- Your task:
Transcribe exactly the line that contains "C7: 2.2nF (GND, NET22) -> 1nF (GND, NET22)" and every line after it to the end of the entries, and nothing more.

-*-*-

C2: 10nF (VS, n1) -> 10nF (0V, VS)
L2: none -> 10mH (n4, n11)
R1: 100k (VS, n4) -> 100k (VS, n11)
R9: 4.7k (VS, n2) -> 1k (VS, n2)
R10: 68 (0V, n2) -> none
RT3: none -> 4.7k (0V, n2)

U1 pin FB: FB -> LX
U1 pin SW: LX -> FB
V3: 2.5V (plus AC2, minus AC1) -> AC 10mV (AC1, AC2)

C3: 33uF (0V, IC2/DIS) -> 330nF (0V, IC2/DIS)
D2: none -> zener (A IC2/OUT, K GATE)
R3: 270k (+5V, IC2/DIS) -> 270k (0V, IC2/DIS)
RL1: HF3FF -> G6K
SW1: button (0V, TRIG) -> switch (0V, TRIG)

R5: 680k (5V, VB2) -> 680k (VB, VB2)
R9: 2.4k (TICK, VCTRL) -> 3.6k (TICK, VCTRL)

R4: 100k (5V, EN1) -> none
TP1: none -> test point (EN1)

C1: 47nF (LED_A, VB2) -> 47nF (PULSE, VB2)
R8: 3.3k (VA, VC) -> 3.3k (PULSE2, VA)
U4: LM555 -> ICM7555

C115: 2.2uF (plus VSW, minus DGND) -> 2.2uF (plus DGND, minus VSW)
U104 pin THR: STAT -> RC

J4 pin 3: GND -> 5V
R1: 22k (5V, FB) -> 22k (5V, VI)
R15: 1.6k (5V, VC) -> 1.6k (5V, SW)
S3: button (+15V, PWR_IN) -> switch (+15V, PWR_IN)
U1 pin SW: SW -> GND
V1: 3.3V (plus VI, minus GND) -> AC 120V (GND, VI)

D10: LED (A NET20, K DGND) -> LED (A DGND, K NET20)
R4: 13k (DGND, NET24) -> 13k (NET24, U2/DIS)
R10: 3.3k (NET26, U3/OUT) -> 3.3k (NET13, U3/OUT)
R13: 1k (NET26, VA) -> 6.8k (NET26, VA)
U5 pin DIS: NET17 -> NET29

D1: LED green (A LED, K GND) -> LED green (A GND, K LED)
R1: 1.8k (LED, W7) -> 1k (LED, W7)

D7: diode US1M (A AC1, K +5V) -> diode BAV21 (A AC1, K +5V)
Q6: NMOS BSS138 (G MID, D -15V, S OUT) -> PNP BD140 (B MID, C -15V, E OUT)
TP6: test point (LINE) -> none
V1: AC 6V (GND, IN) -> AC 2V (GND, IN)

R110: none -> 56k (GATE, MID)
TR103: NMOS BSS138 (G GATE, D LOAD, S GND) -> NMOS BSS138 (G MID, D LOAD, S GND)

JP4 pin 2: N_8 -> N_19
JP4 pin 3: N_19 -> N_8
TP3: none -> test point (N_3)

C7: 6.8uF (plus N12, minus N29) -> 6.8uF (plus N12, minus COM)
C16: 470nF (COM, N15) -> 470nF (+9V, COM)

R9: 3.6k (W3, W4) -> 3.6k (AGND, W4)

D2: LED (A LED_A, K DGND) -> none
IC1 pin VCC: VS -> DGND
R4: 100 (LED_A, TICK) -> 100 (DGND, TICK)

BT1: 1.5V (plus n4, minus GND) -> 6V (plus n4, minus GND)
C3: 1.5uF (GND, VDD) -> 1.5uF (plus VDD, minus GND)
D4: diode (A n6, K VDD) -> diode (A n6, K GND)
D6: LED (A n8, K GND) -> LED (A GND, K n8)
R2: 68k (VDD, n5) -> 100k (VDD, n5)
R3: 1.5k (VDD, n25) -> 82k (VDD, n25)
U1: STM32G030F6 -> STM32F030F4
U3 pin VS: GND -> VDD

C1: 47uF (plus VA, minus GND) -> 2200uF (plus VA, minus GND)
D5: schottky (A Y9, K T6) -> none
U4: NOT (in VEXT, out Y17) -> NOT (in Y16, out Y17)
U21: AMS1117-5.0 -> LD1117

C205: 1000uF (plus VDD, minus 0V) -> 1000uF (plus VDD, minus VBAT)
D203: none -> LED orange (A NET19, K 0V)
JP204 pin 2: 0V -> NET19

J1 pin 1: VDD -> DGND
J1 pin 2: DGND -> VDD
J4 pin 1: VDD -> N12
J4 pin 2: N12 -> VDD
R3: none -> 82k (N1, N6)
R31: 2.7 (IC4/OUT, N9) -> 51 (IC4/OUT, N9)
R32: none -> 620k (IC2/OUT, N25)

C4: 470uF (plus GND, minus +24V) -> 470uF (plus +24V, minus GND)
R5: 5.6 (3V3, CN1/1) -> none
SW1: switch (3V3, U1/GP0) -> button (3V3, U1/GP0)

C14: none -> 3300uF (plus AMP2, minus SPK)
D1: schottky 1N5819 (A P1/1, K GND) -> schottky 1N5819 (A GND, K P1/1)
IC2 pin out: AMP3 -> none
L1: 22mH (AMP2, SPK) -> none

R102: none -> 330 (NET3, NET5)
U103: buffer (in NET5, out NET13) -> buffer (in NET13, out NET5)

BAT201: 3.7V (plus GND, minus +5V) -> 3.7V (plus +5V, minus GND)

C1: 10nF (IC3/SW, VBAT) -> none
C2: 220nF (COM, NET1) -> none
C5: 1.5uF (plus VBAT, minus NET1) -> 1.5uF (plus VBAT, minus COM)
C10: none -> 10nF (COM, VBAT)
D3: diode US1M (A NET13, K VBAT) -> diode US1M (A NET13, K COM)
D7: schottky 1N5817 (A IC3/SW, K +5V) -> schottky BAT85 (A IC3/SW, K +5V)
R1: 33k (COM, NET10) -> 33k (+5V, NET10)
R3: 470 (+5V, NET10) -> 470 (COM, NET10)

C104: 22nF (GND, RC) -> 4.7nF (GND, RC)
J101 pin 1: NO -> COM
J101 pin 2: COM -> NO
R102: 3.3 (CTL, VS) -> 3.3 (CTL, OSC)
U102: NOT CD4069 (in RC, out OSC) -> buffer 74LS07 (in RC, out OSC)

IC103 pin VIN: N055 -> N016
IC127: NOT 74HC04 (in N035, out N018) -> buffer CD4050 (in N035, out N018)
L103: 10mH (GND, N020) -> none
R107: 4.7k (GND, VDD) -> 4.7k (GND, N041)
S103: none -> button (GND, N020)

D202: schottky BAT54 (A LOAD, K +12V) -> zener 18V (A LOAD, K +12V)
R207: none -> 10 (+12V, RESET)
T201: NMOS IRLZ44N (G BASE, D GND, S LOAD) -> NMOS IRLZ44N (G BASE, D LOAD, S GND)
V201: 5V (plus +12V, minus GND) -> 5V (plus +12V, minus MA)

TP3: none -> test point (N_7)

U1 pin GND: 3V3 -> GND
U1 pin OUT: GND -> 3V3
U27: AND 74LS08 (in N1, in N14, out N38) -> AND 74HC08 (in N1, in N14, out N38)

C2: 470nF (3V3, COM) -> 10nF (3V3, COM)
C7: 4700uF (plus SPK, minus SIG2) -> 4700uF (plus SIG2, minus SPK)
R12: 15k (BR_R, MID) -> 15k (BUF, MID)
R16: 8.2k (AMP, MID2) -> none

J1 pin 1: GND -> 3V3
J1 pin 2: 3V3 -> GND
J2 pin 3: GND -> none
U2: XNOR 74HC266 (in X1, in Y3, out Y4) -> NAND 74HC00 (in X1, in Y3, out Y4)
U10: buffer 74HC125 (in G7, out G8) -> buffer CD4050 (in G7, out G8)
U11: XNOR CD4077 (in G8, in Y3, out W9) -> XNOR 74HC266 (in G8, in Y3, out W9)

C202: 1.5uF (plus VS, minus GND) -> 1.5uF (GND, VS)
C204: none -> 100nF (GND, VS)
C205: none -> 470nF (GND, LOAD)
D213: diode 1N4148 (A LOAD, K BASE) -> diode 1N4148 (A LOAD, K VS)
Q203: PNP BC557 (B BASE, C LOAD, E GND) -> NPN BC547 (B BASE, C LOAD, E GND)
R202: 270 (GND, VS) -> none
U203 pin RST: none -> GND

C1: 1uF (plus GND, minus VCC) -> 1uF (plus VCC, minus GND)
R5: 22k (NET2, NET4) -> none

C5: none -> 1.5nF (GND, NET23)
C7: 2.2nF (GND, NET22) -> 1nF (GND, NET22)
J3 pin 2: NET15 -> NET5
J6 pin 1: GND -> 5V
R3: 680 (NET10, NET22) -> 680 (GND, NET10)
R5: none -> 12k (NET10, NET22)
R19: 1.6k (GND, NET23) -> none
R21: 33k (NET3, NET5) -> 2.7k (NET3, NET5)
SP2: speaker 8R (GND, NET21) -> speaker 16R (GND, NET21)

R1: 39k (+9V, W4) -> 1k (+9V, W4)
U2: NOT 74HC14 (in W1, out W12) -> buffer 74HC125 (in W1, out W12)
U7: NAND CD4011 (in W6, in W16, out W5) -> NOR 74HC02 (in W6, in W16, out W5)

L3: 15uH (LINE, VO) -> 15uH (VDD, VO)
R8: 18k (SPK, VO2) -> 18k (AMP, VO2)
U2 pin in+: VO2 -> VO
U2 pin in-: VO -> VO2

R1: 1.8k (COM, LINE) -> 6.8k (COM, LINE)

-*-*-

- Solution to the exercise:
C7: 2.2nF (GND, NET22) -> 1nF (GND, NET22)
J3 pin 2: NET15 -> NET5
J6 pin 1: GND -> 5V
R3: 680 (NET10, NET22) -> 680 (GND, NET10)
R5: none -> 12k (NET10, NET22)
R19: 1.6k (GND, NET23) -> none
R21: 33k (NET3, NET5) -> 2.7k (NET3, NET5)
SP2: speaker 8R (GND, NET21) -> speaker 16R (GND, NET21)

R1: 39k (+9V, W4) -> 1k (+9V, W4)
U2: NOT 74HC14 (in W1, out W12) -> buffer 74HC125 (in W1, out W12)
U7: NAND CD4011 (in W6, in W16, out W5) -> NOR 74HC02 (in W6, in W16, out W5)

L3: 15uH (LINE, VO) -> 15uH (VDD, VO)
R8: 18k (SPK, VO2) -> 18k (AMP, VO2)
U2 pin in+: VO2 -> VO
U2 pin in-: VO -> VO2

R1: 1.8k (COM, LINE) -> 6.8k (COM, LINE)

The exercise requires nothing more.